▶ [PROMPT]:
Read through the data and report every line in which the word "azul" occurs.

[Saved data entries]
================

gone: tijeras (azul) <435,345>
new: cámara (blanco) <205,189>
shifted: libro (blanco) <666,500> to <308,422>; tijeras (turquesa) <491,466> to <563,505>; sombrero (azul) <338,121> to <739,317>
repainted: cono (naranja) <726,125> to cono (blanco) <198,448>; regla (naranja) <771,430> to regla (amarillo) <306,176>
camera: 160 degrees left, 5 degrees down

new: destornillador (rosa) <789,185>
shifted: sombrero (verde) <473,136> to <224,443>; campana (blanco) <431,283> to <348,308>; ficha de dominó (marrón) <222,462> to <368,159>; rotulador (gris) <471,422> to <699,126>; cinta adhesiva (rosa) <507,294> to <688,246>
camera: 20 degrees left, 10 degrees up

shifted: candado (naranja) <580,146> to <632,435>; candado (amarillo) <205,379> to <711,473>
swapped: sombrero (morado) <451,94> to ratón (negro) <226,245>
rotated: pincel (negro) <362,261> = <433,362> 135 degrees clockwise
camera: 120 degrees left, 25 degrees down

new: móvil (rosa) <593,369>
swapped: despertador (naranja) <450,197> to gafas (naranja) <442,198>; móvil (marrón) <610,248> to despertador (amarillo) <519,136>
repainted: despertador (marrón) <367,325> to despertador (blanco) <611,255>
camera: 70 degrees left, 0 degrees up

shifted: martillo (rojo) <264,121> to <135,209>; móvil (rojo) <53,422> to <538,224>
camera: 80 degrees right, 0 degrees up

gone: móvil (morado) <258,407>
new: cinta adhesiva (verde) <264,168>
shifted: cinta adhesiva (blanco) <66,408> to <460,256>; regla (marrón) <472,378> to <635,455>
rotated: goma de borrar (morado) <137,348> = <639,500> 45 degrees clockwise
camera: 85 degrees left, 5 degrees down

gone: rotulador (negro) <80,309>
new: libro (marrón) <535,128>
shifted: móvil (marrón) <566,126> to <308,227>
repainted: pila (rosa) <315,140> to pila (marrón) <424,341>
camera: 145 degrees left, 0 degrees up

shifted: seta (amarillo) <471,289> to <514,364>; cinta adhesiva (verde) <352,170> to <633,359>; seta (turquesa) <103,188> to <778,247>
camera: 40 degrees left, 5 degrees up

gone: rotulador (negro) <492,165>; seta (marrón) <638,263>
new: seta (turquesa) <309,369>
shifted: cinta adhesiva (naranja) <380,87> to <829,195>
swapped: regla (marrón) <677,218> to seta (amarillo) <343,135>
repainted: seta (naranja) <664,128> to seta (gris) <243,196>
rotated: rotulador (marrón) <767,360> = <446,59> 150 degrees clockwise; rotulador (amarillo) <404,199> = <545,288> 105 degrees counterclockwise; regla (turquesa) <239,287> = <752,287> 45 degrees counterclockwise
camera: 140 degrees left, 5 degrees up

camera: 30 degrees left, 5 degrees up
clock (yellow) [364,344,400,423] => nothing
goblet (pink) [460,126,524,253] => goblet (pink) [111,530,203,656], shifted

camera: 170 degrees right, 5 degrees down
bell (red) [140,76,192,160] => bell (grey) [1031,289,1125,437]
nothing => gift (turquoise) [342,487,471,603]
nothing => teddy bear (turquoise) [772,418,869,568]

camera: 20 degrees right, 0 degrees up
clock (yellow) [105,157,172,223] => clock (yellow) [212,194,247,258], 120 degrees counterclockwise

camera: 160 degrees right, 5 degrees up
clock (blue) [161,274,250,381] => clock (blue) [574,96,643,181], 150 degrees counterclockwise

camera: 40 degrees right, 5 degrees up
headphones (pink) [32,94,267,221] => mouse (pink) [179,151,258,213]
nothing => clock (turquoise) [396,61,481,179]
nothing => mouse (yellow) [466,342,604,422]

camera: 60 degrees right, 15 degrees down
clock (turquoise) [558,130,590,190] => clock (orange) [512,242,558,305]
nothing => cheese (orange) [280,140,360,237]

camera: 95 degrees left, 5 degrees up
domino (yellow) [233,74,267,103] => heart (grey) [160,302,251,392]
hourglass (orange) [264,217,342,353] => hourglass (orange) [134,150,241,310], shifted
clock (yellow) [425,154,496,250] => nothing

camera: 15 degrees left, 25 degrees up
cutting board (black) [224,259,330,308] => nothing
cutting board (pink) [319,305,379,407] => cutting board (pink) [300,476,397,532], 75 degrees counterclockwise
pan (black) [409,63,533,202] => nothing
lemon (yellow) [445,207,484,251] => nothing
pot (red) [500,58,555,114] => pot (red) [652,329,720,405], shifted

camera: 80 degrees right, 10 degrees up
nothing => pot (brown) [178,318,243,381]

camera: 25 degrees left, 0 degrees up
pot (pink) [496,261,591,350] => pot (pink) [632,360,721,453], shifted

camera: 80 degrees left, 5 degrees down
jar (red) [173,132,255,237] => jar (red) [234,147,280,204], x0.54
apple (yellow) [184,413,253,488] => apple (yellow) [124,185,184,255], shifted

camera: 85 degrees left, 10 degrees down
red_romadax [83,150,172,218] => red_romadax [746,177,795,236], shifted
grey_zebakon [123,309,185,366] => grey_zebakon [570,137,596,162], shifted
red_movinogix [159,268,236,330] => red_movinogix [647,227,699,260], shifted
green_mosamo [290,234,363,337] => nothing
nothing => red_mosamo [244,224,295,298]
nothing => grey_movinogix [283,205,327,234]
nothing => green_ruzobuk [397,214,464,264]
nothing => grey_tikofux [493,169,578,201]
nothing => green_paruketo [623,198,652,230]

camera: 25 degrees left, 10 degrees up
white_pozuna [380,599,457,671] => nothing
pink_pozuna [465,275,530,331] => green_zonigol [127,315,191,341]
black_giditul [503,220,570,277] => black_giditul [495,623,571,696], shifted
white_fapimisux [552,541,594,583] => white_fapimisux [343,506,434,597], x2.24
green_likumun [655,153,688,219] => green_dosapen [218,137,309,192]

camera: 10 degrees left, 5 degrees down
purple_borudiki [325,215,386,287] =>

================

▶ [YOUR RESPONSE]:
gone: tijeras (azul) <435,345>
shifted: libro (blanco) <666,500> to <308,422>; tijeras (turquesa) <491,466> to <563,505>; sombrero (azul) <338,121> to <739,317>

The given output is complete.